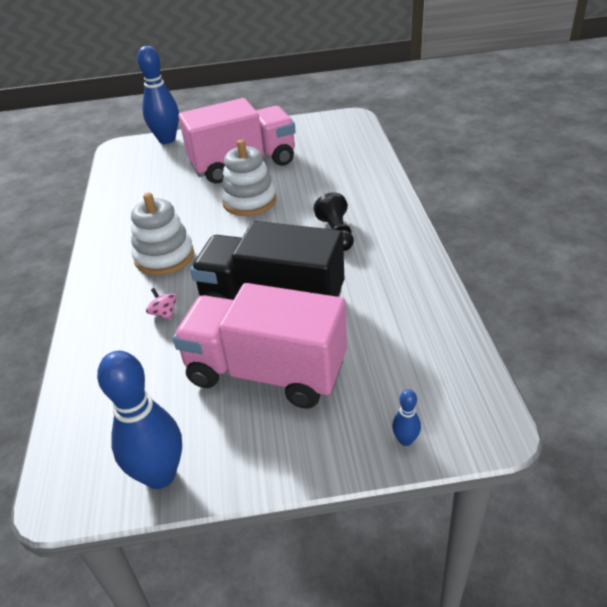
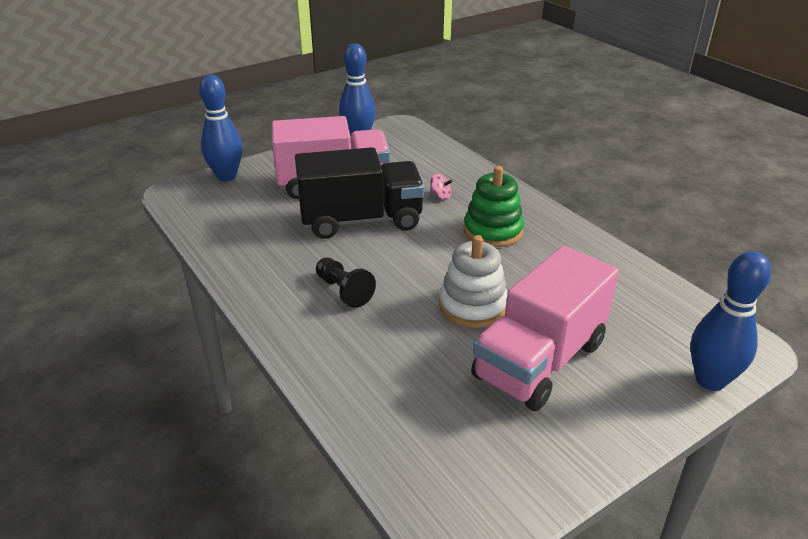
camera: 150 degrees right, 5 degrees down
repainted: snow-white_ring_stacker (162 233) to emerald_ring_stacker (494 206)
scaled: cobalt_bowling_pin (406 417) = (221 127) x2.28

_ _ _ _ _ _ _

WORK ORDER.
Exact repetition of the data is needed, with no images retained.

ANSWER SECTION.
camera: 150 degrees right, 5 degrees down
repainted: snow-white_ring_stacker (162 233) to emerald_ring_stacker (494 206)
scaled: cobalt_bowling_pin (406 417) = (221 127) x2.28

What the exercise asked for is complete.